> Exercise objective:
After locating the line with "(203, 416) = (287, 308): white", repeat it and every following line to the end of the listing, exactly. Omit the pictures.

> Supplied data:
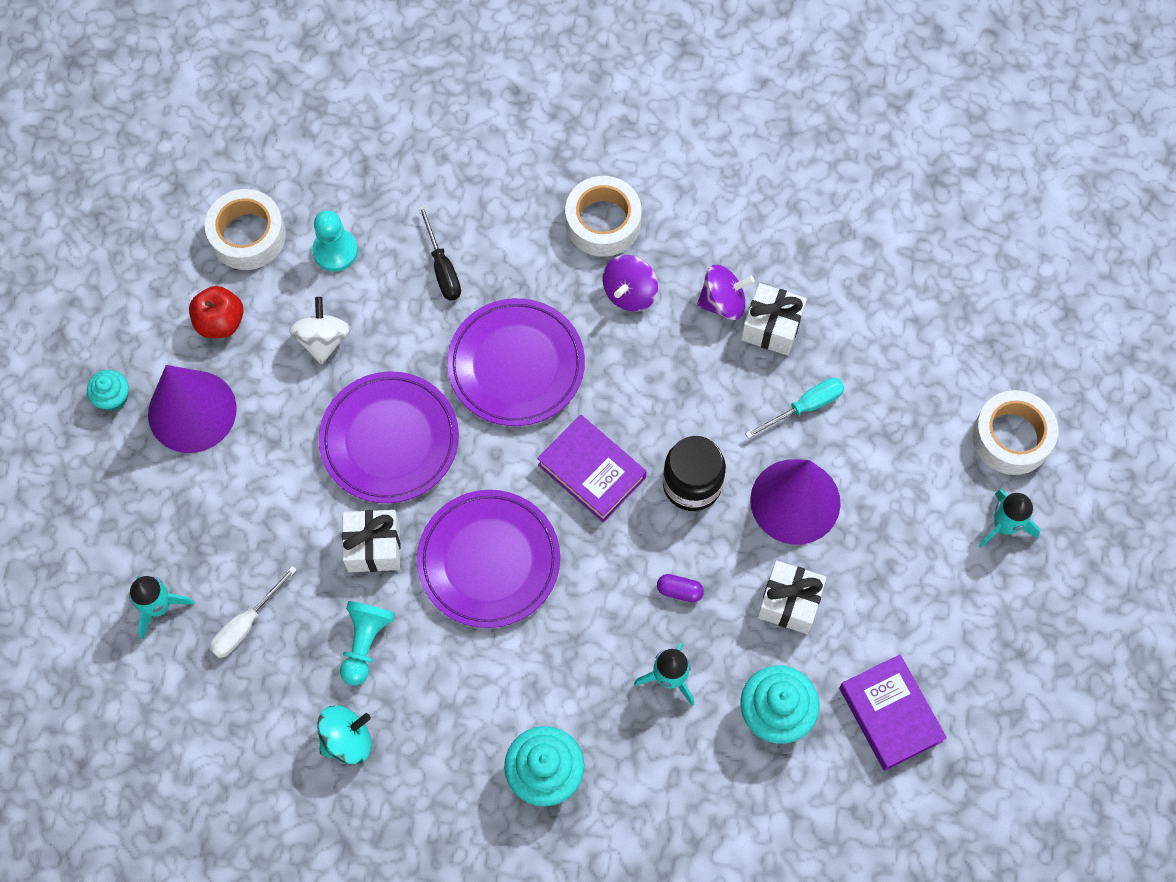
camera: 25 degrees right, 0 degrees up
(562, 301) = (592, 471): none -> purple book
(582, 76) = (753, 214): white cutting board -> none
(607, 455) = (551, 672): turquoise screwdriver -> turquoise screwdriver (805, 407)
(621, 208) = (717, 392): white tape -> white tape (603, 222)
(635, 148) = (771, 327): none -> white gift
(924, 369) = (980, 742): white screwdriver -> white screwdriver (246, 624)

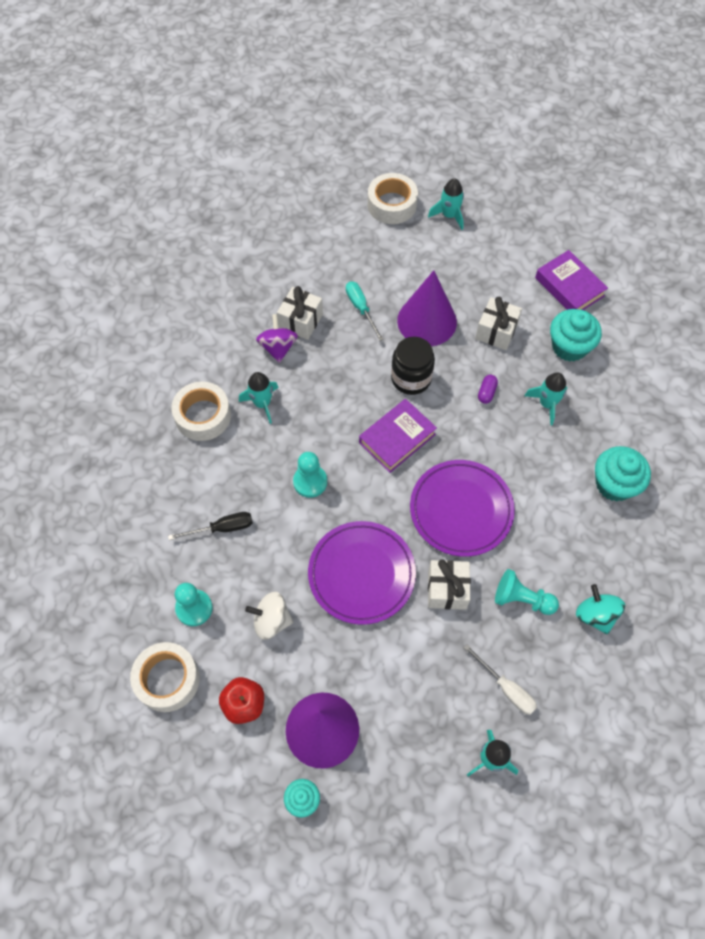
camera: 85 degrees left, 5 degrees down
(516, 365) = (310, 482): purple plate -> turquoise pawn
(629, 293) = (262, 403): purple spinning top -> turquoise rocket
(890, 714) = (569, 287): purple book -> purple book turned 75 degrees clockwise

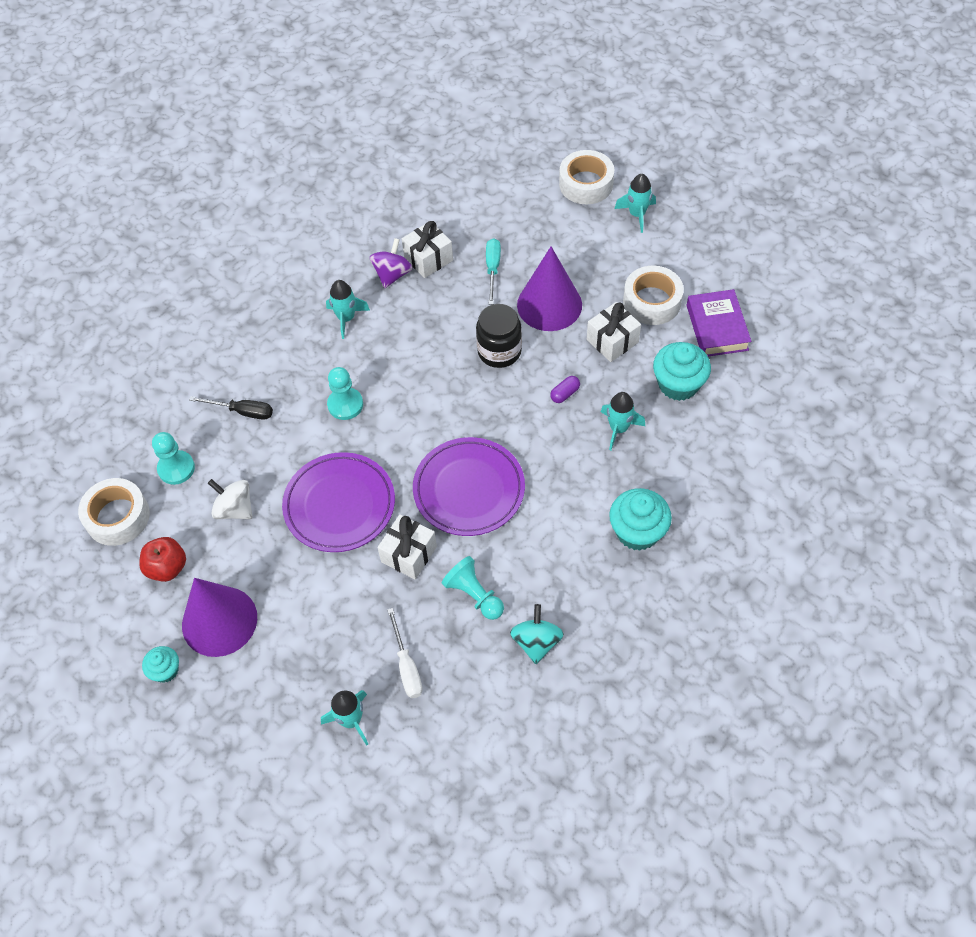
camera: 30 degrees right, 5 degrees down
(203, 416) = (287, 308): white tape -> white tape (652, 301)
(397, 438) = (450, 400): purple book -> none

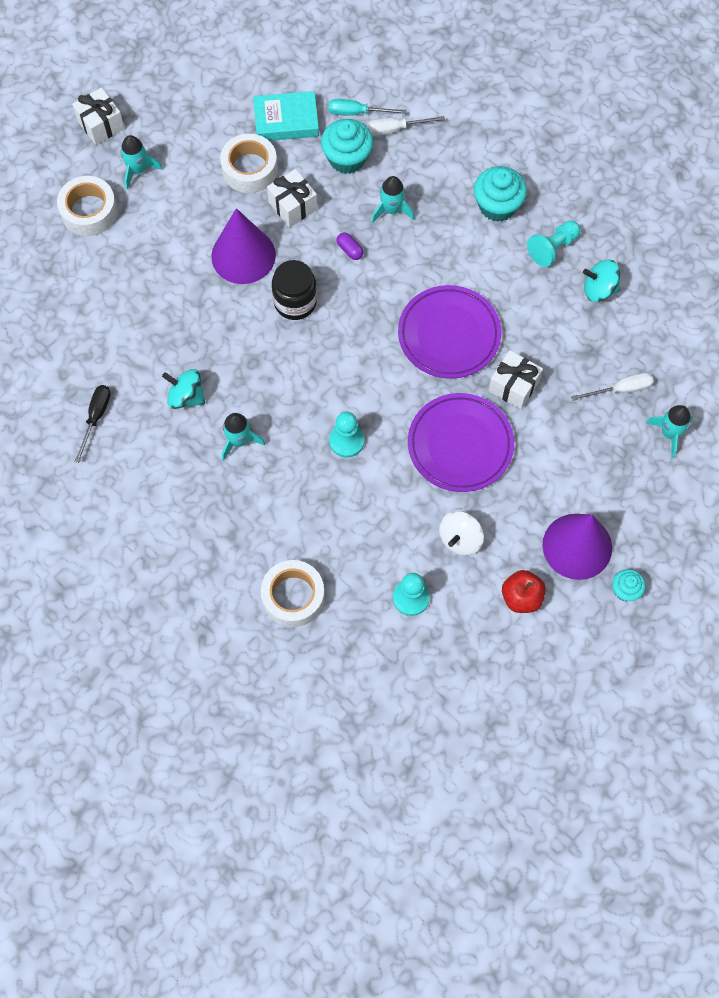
camera: 90 degrees left, 10 degrees up
(117, 517) = (464, 650): white tape -> white tape (293, 596)
(242, 411) = (347, 538): black screwdriver -> black screwdriver (96, 418)
(392, 274) = (186, 396): purple spinning top -> turquoise spinning top
(428, 259) = (170, 362): white gift -> white gift (101, 125)
(474, 595) = (554, 335): turquoise pawn -> turquoise pawn (553, 248)
(493, 269) = (191, 303): turquoise screwdriver -> turquoise screwdriver (357, 112)
(717, 327) = (286, 121): purple book -> turquoise book
(724, 427) = (395, 129): none -> white screwdriver

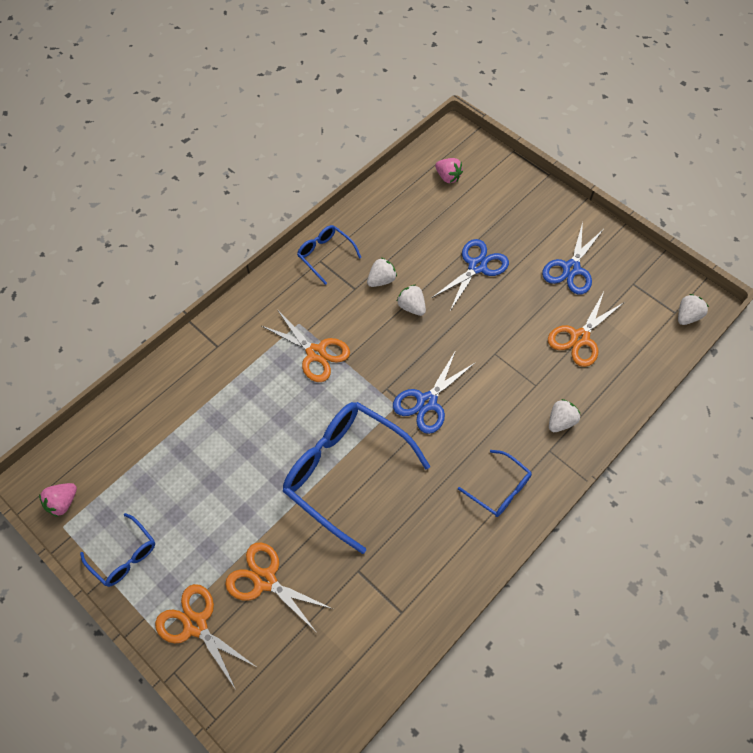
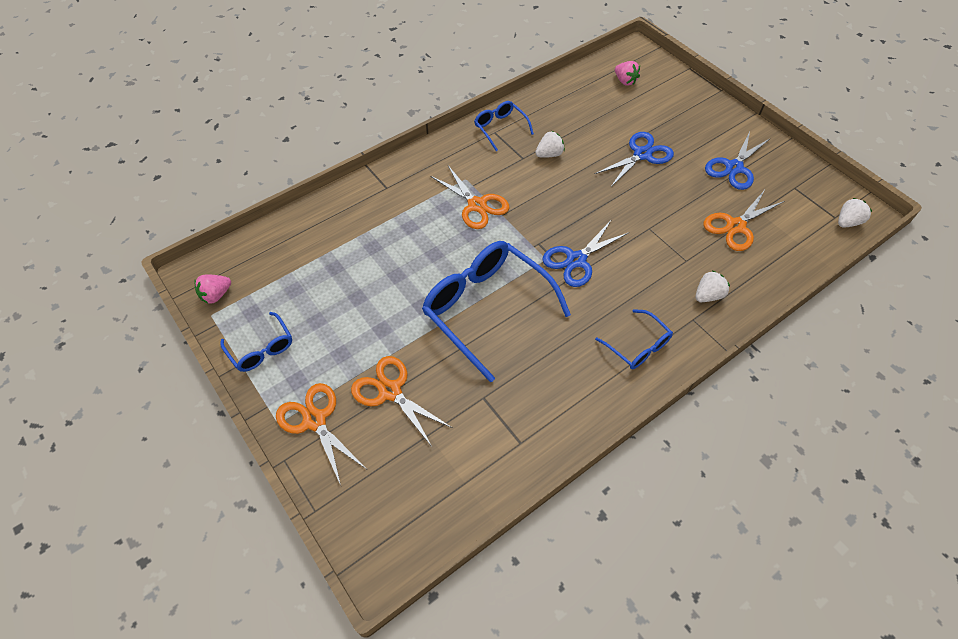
camera: 10 degrees right, 5 degrees down
(411, 307) = (574, 179): white strawberry -> none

> Answer space:
(203, 416) = (287, 308): white tape -> white tape (652, 301)
(397, 438) = (450, 400): purple book -> none

camera: 90 degrees left, 10 degrees up
(117, 517) = (464, 650): white tape -> white tape (293, 596)
(242, 411) = (347, 538): black screwdriver -> black screwdriver (96, 418)
(392, 274) = (186, 396): purple spinning top -> turquoise spinning top
(428, 259) = (170, 362): white gift -> white gift (101, 125)
(474, 595) = (554, 335): turquoise pawn -> turquoise pawn (553, 248)
(493, 269) = (191, 303): turquoise screwdriver -> turquoise screwdriver (357, 112)
(717, 327) = (286, 121): purple book -> turquoise book
(724, 427) = (395, 129): none -> white screwdriver

camera: 10 degrees right, 5 degrees down
(411, 307) = (574, 179): white strawberry -> none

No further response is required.